Wherever the line with "camera: 50 degrees right, 15 degrees down" sits in the listing below, transcribe from it up to and including the line with "move | blue", exactly, and leave the remaining lines out.

→ EXERCISE INPUTS
□ □ □ □ □ □ □
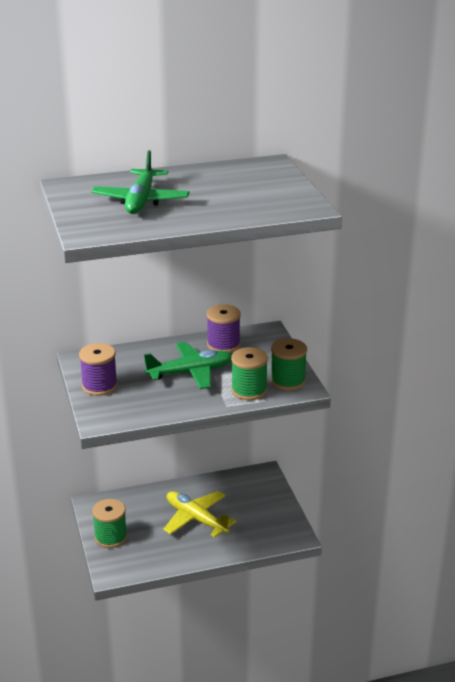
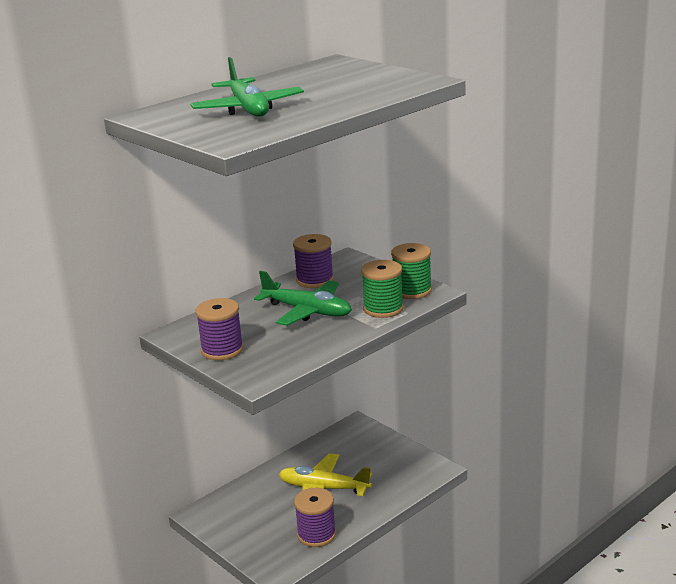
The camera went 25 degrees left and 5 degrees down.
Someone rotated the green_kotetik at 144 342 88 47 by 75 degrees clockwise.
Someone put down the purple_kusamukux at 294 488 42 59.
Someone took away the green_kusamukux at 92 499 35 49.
□ □ □ □ □ □ □
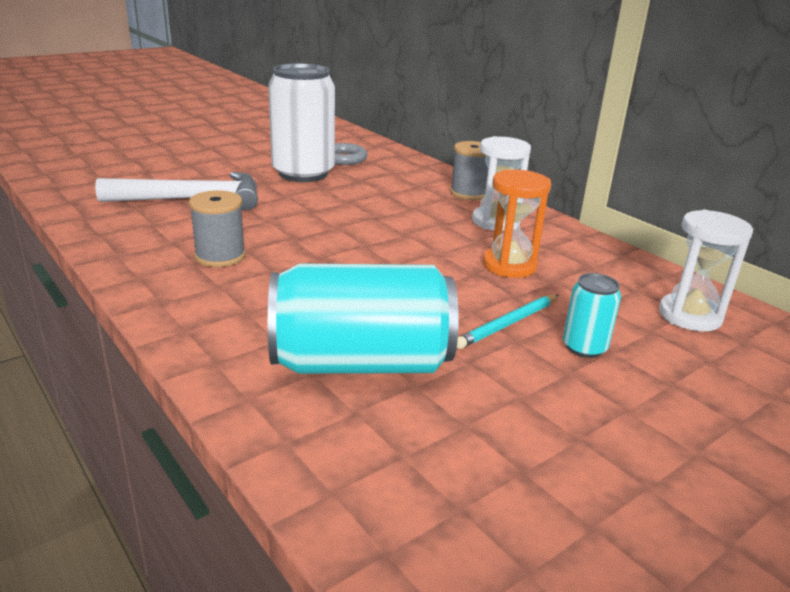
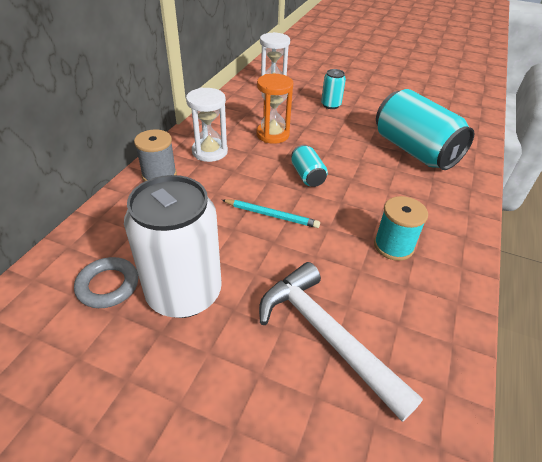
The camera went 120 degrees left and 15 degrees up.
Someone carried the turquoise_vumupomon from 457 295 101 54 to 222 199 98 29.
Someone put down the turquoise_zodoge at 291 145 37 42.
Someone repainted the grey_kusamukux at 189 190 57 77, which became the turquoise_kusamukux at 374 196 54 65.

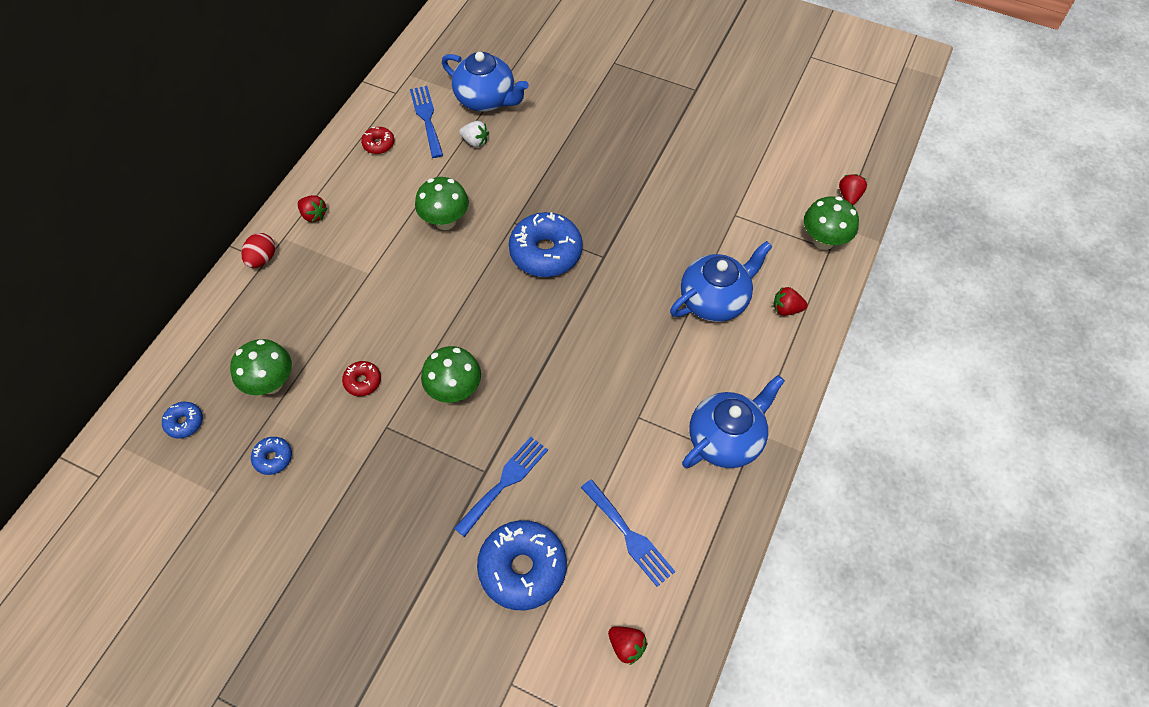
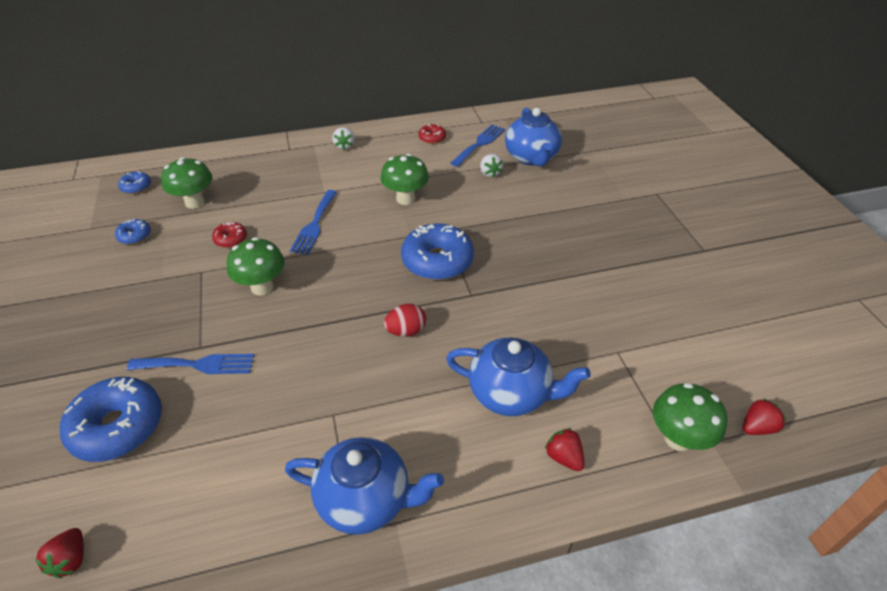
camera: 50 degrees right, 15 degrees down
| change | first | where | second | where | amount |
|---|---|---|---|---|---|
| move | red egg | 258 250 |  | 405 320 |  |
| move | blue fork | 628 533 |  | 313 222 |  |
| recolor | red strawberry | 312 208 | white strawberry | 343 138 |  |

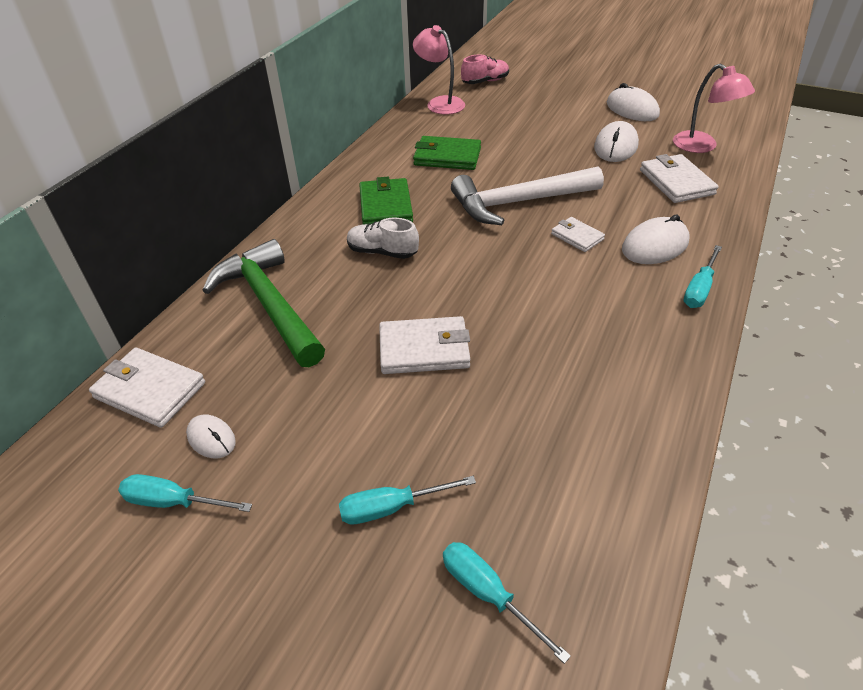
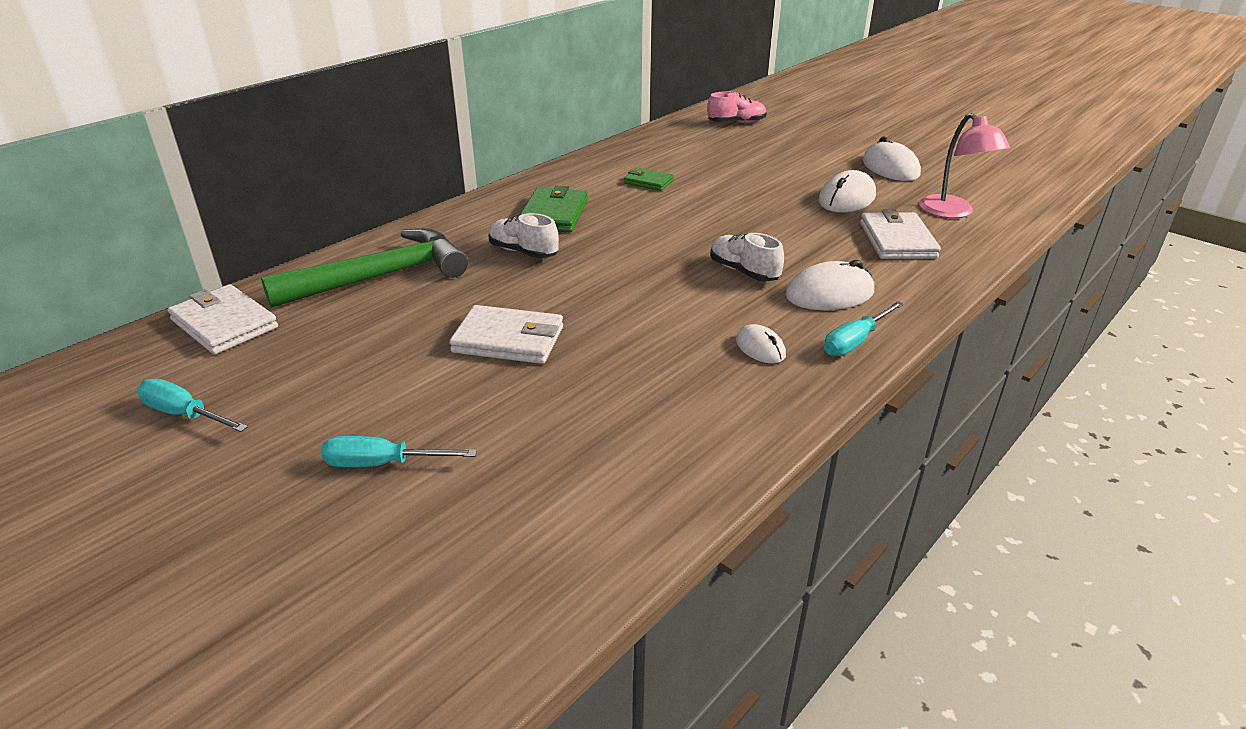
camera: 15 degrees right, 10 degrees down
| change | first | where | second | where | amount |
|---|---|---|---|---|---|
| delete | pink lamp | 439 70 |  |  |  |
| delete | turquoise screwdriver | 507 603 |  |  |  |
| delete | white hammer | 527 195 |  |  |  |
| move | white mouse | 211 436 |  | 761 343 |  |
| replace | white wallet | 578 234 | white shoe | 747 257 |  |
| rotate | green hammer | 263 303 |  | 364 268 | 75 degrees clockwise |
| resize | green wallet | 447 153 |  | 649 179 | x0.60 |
□ □ □ □ □ □ □
→ ANSWER BOX
camera: 50 degrees right, 15 degrees down
| change | first | where | second | where | amount |
|---|---|---|---|---|---|
| move | red egg | 258 250 |  | 405 320 |  |
| move | blue fork | 628 533 |  | 313 222 |  |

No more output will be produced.